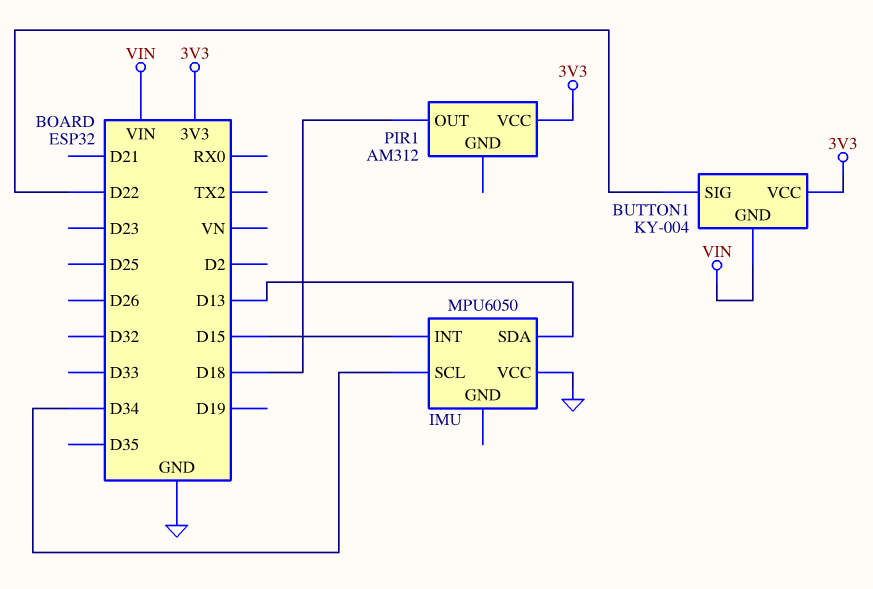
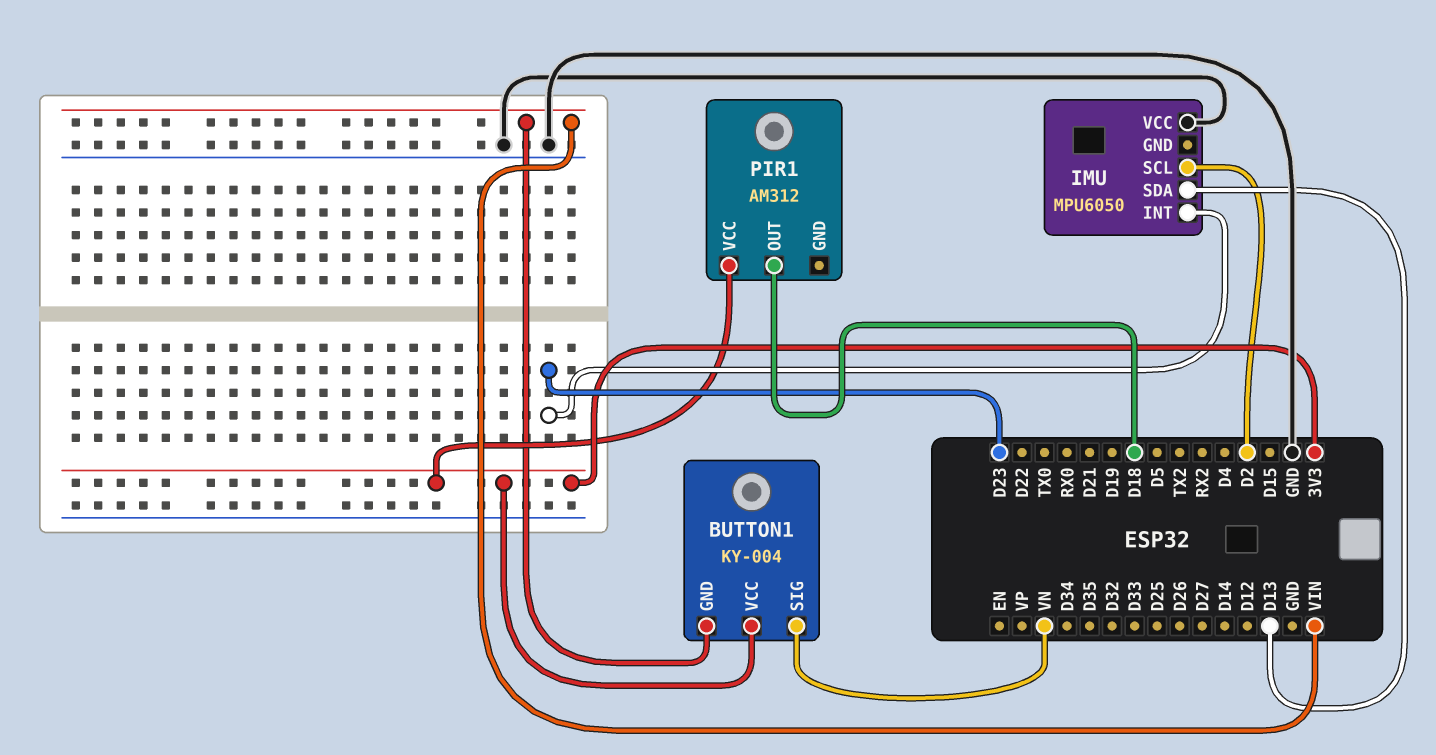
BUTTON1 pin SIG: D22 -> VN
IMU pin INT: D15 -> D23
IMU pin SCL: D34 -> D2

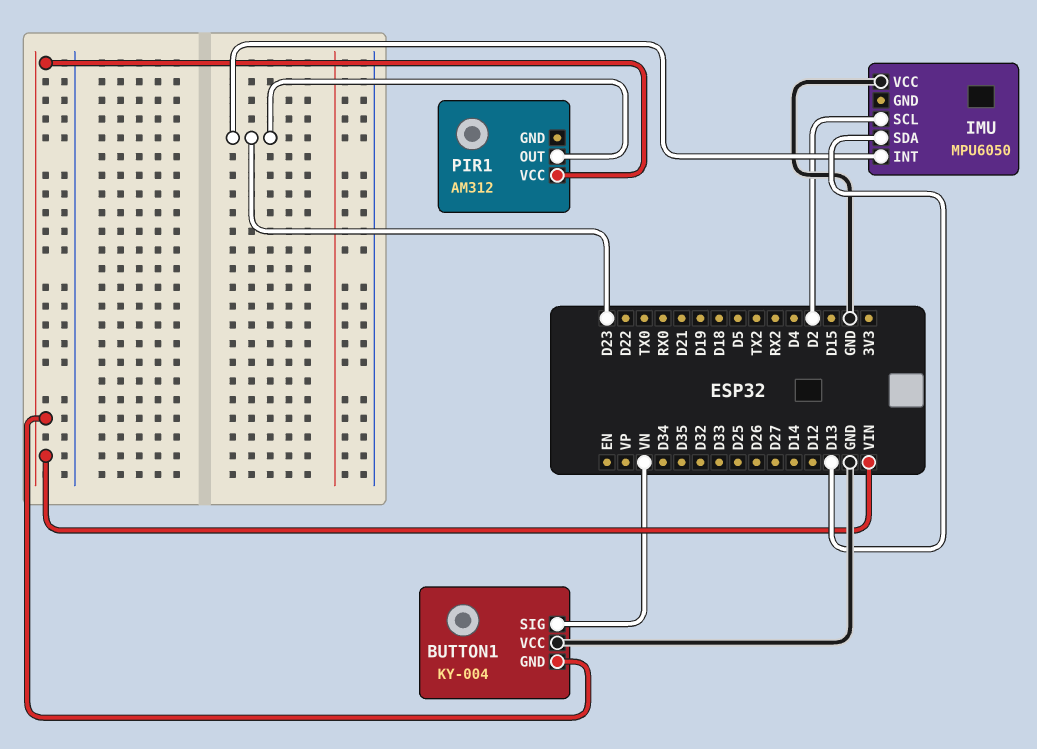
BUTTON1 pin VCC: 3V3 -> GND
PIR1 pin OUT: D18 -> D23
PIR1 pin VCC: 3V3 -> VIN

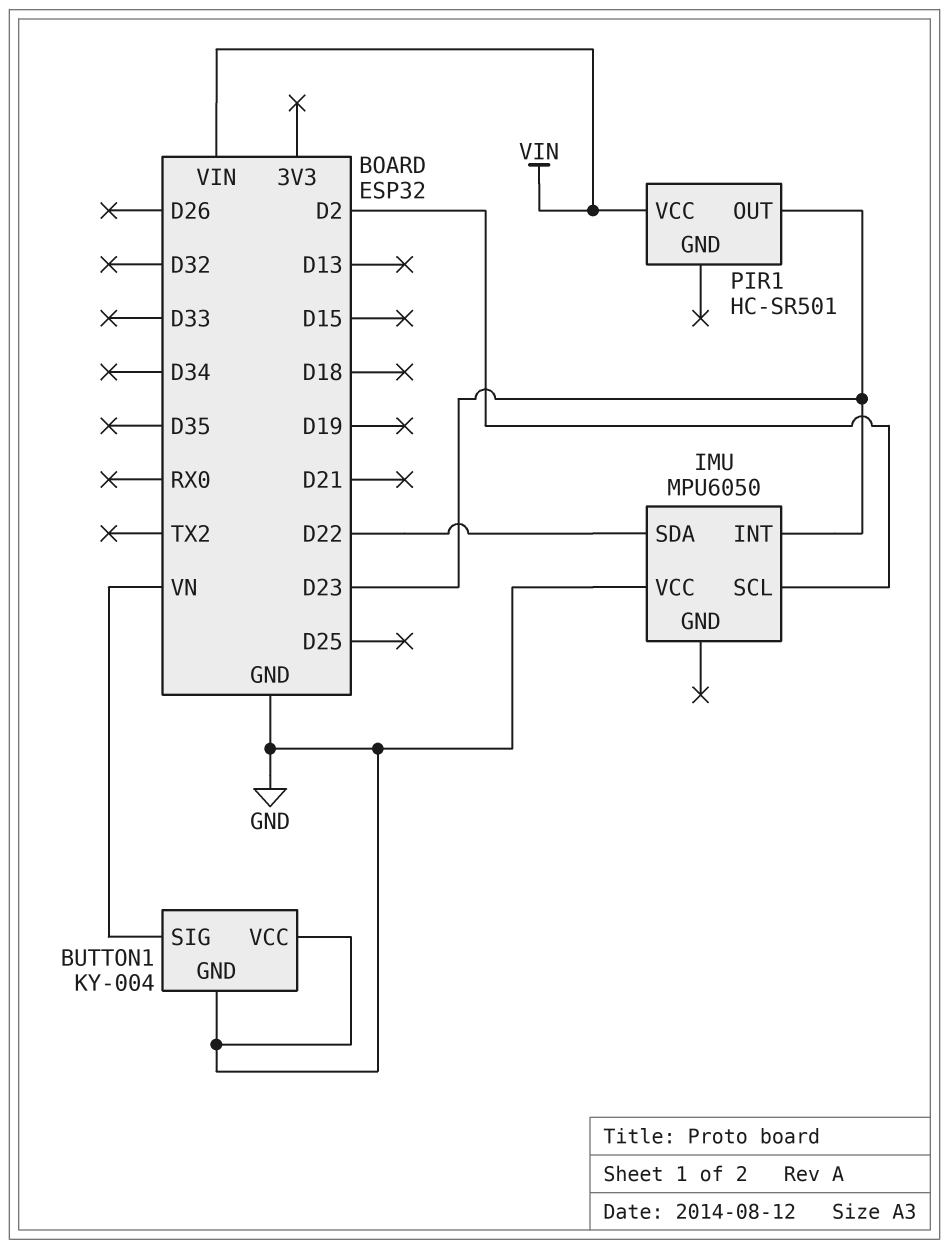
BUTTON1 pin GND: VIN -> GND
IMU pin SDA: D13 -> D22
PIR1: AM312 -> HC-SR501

=== EXERCISE REQUIREMENTS ===
Exactly the lines from the one holding "IMU pin INT: D15 -> D23" to the last line of the records above should be duplicated, with no pictures among them.

=== ANSWER BOX ===
IMU pin INT: D15 -> D23
IMU pin SCL: D34 -> D2

BUTTON1 pin VCC: 3V3 -> GND
PIR1 pin OUT: D18 -> D23
PIR1 pin VCC: 3V3 -> VIN

BUTTON1 pin GND: VIN -> GND
IMU pin SDA: D13 -> D22
PIR1: AM312 -> HC-SR501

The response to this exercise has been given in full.